# [Input data]

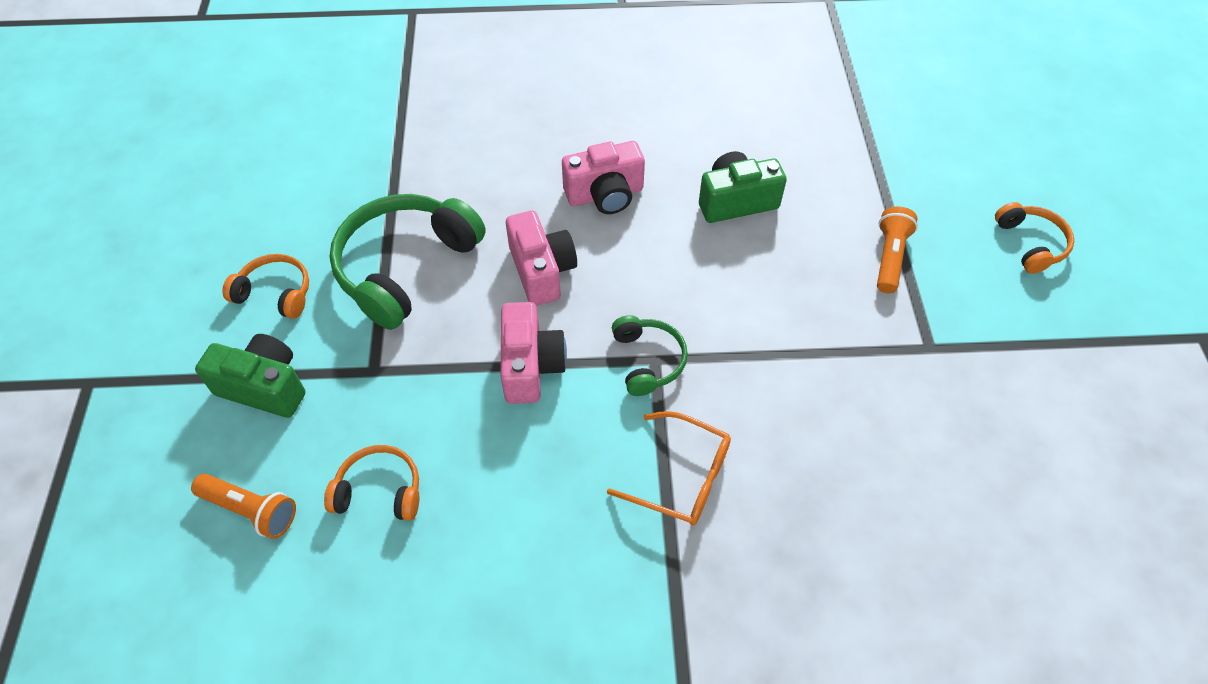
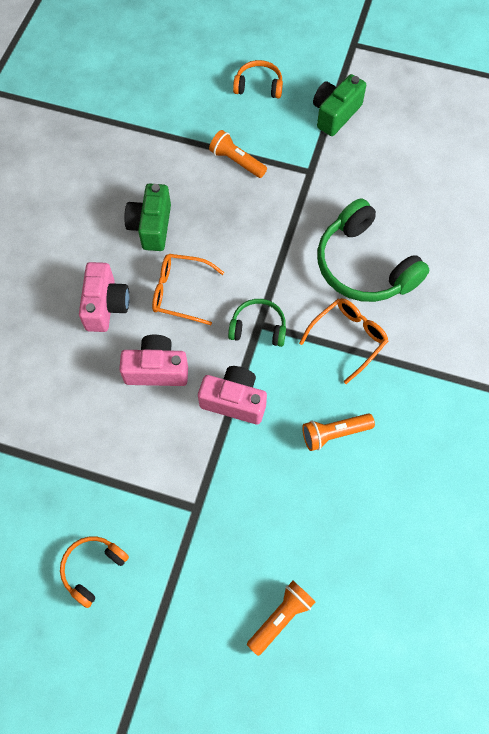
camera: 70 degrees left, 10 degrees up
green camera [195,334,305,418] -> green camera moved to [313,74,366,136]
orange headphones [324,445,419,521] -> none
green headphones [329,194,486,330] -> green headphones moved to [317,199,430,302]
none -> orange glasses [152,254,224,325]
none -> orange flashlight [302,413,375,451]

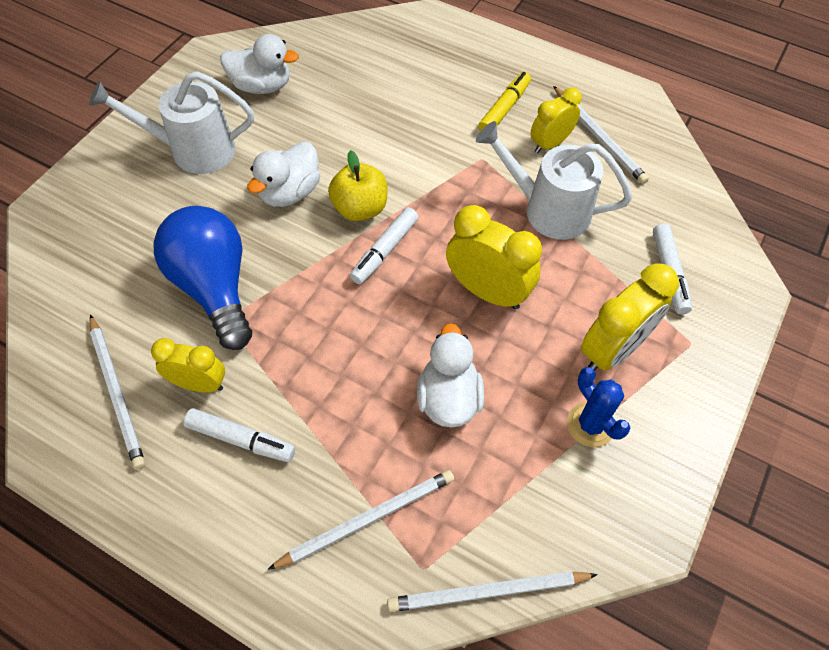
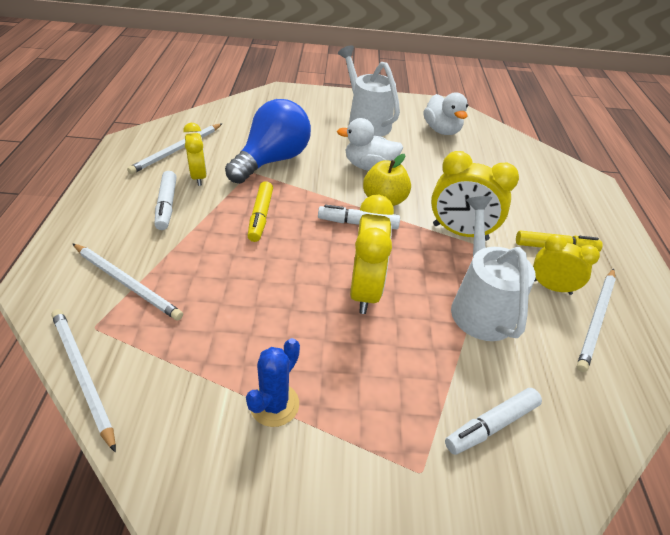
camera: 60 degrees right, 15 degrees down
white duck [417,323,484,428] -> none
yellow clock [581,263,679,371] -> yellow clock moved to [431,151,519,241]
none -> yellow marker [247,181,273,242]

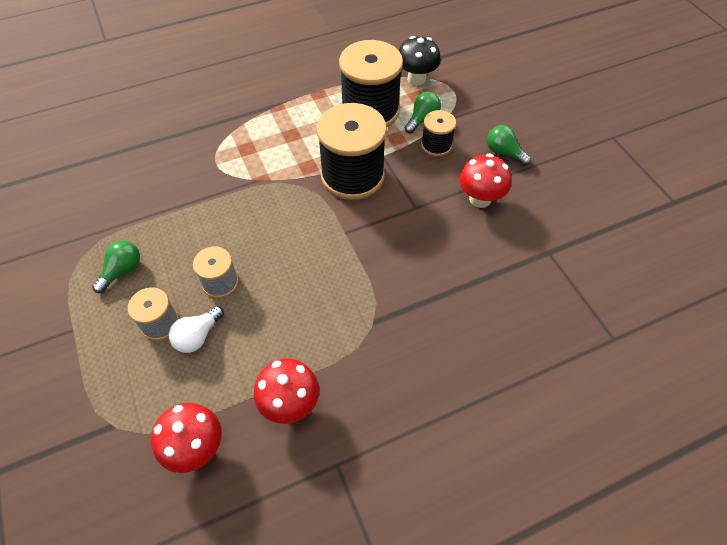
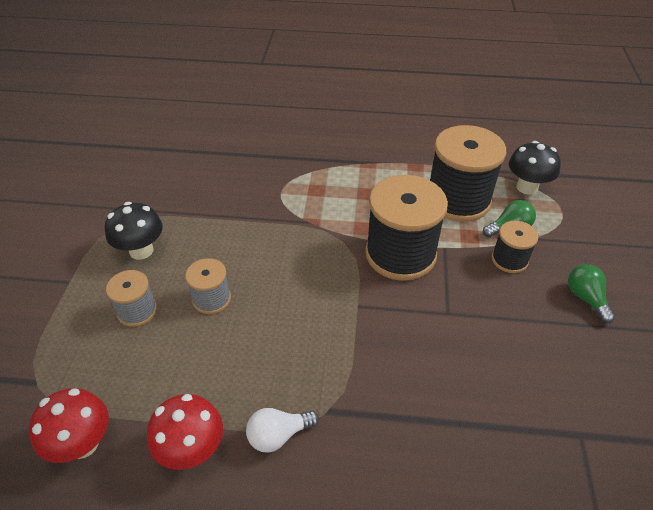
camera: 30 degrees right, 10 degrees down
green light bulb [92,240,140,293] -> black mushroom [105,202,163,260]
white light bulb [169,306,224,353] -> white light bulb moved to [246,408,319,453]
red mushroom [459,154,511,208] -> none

# [Task instructions]
Go through the material and report each line that holds the string "down".

# [Completed task]
camera: 60 degrees right, 15 degrees down
camera: 30 degrees right, 10 degrees down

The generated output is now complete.